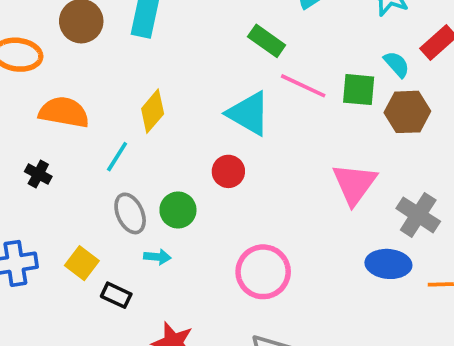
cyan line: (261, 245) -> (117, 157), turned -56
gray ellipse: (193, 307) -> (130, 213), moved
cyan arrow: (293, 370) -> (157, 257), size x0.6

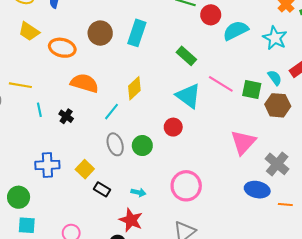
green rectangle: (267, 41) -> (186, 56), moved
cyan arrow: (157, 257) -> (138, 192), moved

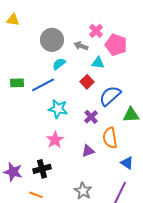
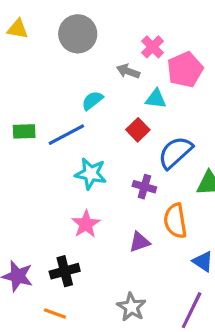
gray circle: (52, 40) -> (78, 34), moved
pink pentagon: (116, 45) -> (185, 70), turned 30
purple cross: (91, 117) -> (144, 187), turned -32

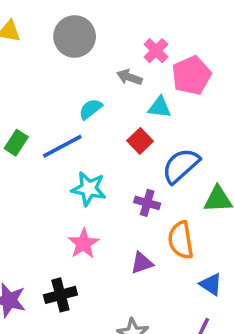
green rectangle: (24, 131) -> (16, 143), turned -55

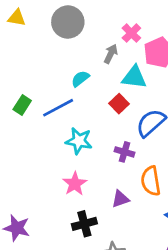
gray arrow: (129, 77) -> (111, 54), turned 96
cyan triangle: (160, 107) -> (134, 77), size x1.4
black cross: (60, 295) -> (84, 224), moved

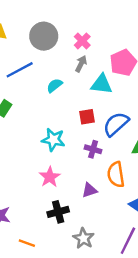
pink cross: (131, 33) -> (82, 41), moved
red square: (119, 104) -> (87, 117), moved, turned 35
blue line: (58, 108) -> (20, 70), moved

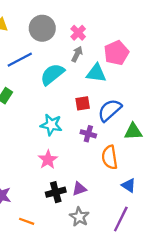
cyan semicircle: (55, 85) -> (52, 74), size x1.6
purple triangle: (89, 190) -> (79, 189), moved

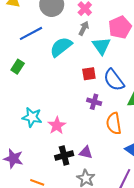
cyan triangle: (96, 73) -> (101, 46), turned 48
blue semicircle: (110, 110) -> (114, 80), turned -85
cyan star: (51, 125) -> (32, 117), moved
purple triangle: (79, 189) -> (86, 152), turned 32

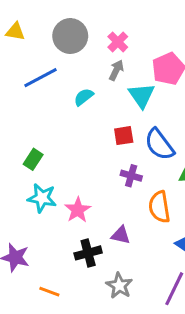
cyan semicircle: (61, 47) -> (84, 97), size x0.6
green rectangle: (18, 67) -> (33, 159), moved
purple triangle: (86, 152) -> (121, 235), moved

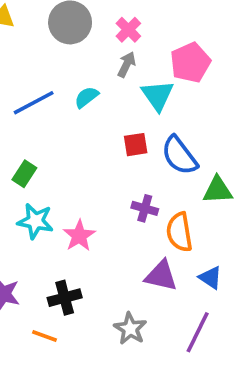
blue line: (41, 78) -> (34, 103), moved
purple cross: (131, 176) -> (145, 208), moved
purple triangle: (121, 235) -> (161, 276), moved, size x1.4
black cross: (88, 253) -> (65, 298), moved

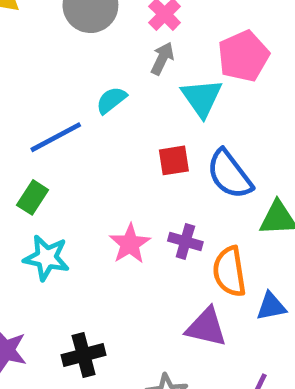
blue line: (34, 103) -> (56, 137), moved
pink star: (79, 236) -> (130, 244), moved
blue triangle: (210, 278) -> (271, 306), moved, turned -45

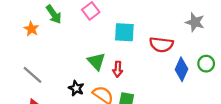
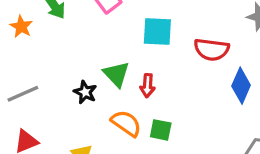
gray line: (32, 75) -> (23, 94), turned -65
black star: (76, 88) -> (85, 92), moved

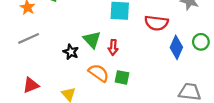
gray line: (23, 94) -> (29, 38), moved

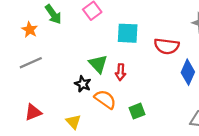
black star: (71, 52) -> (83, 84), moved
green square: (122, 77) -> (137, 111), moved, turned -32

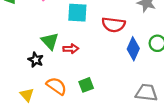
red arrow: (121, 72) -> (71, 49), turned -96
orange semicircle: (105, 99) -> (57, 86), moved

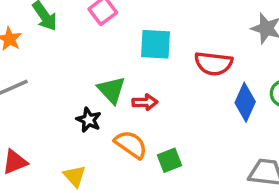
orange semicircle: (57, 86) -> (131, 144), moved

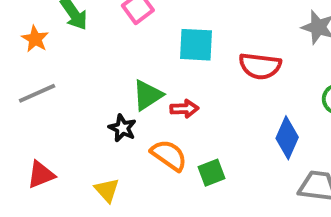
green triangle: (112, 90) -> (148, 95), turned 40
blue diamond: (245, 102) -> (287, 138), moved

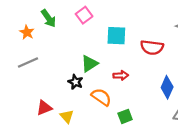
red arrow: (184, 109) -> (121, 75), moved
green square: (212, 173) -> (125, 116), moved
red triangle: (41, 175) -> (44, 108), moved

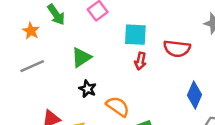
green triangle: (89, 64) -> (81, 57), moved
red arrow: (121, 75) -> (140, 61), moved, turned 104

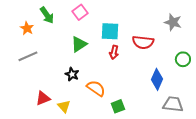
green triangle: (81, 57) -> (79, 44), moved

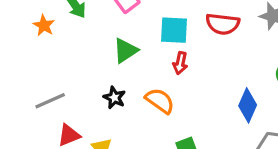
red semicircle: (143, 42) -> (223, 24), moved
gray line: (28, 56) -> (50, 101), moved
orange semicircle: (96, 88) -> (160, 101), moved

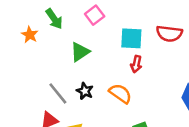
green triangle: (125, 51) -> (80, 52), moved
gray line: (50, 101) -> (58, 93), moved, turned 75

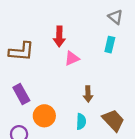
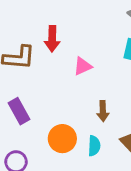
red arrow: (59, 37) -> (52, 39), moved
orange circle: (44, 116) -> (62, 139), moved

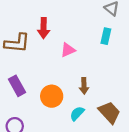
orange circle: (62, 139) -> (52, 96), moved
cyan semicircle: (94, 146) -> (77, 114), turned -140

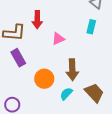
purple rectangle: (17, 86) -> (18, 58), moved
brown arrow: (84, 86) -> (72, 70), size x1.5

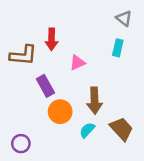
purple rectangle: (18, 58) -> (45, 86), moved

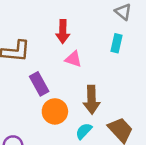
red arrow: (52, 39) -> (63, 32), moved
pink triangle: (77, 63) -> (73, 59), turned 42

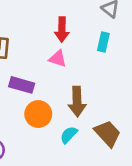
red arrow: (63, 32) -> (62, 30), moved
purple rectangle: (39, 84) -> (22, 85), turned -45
────────────────
▶ **INSTRUCTIONS TO FOLLOW**:
Return the lines above from the one with "black star: (76, 88) -> (85, 92), moved" through the one with "blue diamond: (245, 102) -> (287, 138), moved", verbatim and nothing else. Omit every picture.

▶ **RESULT OF THIS TASK**:
black star: (76, 88) -> (85, 92), moved

gray line: (23, 94) -> (29, 38), moved

black star: (71, 52) -> (83, 84), moved
green square: (122, 77) -> (137, 111), moved, turned -32

red arrow: (121, 72) -> (71, 49), turned -96
orange semicircle: (105, 99) -> (57, 86), moved

orange semicircle: (57, 86) -> (131, 144), moved

green triangle: (112, 90) -> (148, 95), turned 40
blue diamond: (245, 102) -> (287, 138), moved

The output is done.